--- LISTED RECORDS Enclosed Below ---
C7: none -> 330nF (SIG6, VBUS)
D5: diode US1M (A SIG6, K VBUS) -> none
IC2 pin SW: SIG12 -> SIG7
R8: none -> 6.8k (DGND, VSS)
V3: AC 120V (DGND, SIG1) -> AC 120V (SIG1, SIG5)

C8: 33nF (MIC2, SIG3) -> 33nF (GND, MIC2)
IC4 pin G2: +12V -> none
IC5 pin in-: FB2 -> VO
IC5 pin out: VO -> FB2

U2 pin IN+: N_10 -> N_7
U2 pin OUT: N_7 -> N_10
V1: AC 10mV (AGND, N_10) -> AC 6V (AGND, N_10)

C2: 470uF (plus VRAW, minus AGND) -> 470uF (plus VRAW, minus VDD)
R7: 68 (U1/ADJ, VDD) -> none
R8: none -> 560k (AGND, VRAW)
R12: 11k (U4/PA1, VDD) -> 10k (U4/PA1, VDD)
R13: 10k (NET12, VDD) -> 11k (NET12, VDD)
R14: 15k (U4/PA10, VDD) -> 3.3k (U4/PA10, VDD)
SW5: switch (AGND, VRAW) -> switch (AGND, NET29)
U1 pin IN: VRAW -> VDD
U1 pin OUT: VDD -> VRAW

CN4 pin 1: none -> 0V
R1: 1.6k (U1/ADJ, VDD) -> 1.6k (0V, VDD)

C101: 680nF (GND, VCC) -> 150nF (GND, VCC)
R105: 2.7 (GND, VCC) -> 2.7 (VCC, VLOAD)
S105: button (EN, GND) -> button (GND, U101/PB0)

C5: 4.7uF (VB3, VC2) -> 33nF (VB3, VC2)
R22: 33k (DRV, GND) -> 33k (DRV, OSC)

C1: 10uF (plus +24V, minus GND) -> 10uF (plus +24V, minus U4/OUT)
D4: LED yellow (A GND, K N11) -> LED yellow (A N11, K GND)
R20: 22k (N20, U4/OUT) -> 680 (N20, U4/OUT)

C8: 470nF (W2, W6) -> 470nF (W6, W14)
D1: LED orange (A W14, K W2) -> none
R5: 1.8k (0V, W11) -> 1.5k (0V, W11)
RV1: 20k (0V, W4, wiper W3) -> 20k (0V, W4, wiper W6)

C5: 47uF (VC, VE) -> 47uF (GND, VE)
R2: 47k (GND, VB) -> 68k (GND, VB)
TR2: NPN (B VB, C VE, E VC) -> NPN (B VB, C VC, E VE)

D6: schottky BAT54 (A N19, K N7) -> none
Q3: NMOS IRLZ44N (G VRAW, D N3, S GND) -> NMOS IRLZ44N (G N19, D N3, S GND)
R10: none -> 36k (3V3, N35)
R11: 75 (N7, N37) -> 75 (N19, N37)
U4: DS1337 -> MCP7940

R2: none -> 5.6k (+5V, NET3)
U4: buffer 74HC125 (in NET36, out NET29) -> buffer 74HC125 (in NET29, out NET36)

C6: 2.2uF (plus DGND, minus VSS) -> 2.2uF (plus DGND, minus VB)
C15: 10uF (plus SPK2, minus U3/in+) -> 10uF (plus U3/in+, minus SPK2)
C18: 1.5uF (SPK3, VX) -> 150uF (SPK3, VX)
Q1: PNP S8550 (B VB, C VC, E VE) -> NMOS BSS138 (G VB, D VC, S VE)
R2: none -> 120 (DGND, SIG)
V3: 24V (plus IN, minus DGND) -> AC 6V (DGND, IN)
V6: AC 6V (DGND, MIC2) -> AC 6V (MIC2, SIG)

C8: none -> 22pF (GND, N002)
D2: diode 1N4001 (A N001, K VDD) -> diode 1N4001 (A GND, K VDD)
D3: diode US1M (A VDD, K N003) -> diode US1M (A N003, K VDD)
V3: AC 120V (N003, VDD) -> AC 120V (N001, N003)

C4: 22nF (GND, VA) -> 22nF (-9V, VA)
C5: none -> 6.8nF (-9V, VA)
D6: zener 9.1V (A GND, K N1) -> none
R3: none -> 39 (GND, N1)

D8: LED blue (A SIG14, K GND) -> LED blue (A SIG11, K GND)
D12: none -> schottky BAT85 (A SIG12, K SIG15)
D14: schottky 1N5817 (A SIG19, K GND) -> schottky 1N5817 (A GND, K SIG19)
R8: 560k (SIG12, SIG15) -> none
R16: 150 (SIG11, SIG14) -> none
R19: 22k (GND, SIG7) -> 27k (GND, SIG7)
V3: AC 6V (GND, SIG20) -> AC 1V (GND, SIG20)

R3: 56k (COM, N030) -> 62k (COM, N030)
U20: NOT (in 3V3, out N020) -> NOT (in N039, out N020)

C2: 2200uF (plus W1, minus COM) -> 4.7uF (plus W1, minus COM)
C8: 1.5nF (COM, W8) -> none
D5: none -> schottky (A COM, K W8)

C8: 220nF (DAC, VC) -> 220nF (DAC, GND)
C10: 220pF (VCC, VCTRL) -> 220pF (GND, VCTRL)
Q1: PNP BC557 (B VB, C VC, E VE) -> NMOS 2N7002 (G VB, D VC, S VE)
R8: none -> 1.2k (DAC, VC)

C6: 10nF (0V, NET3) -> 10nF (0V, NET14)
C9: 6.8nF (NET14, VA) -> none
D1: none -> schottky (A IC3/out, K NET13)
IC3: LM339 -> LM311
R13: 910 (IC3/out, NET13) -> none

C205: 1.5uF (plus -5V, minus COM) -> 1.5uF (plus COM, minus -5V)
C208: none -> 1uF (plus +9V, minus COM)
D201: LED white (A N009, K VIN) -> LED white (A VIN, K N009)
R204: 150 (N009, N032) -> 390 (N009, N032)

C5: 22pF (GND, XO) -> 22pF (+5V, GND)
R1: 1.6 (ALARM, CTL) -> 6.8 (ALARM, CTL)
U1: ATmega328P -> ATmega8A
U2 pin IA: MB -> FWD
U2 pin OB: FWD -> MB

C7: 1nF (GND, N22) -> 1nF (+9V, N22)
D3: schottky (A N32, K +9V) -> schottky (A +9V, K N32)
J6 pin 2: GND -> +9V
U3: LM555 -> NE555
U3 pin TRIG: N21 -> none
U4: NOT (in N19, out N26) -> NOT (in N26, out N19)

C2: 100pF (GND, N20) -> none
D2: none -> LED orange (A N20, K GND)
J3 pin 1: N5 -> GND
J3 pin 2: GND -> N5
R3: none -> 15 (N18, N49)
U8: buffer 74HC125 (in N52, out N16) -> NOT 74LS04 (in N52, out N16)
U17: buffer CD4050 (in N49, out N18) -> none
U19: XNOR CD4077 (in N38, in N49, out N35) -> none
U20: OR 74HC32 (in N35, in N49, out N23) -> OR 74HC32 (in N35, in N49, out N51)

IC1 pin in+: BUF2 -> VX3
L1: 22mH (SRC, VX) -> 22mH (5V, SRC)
--- End of Enclosed LISTED RECORDS ---
Output the data exactly, from the first line through the line that holds "C5: 47uF (VC, VE) -> 47uF (GND, VE)", so that no later line appears.

● **EXERCISE ANSWER**:
C7: none -> 330nF (SIG6, VBUS)
D5: diode US1M (A SIG6, K VBUS) -> none
IC2 pin SW: SIG12 -> SIG7
R8: none -> 6.8k (DGND, VSS)
V3: AC 120V (DGND, SIG1) -> AC 120V (SIG1, SIG5)

C8: 33nF (MIC2, SIG3) -> 33nF (GND, MIC2)
IC4 pin G2: +12V -> none
IC5 pin in-: FB2 -> VO
IC5 pin out: VO -> FB2

U2 pin IN+: N_10 -> N_7
U2 pin OUT: N_7 -> N_10
V1: AC 10mV (AGND, N_10) -> AC 6V (AGND, N_10)

C2: 470uF (plus VRAW, minus AGND) -> 470uF (plus VRAW, minus VDD)
R7: 68 (U1/ADJ, VDD) -> none
R8: none -> 560k (AGND, VRAW)
R12: 11k (U4/PA1, VDD) -> 10k (U4/PA1, VDD)
R13: 10k (NET12, VDD) -> 11k (NET12, VDD)
R14: 15k (U4/PA10, VDD) -> 3.3k (U4/PA10, VDD)
SW5: switch (AGND, VRAW) -> switch (AGND, NET29)
U1 pin IN: VRAW -> VDD
U1 pin OUT: VDD -> VRAW

CN4 pin 1: none -> 0V
R1: 1.6k (U1/ADJ, VDD) -> 1.6k (0V, VDD)

C101: 680nF (GND, VCC) -> 150nF (GND, VCC)
R105: 2.7 (GND, VCC) -> 2.7 (VCC, VLOAD)
S105: button (EN, GND) -> button (GND, U101/PB0)

C5: 4.7uF (VB3, VC2) -> 33nF (VB3, VC2)
R22: 33k (DRV, GND) -> 33k (DRV, OSC)

C1: 10uF (plus +24V, minus GND) -> 10uF (plus +24V, minus U4/OUT)
D4: LED yellow (A GND, K N11) -> LED yellow (A N11, K GND)
R20: 22k (N20, U4/OUT) -> 680 (N20, U4/OUT)

C8: 470nF (W2, W6) -> 470nF (W6, W14)
D1: LED orange (A W14, K W2) -> none
R5: 1.8k (0V, W11) -> 1.5k (0V, W11)
RV1: 20k (0V, W4, wiper W3) -> 20k (0V, W4, wiper W6)

C5: 47uF (VC, VE) -> 47uF (GND, VE)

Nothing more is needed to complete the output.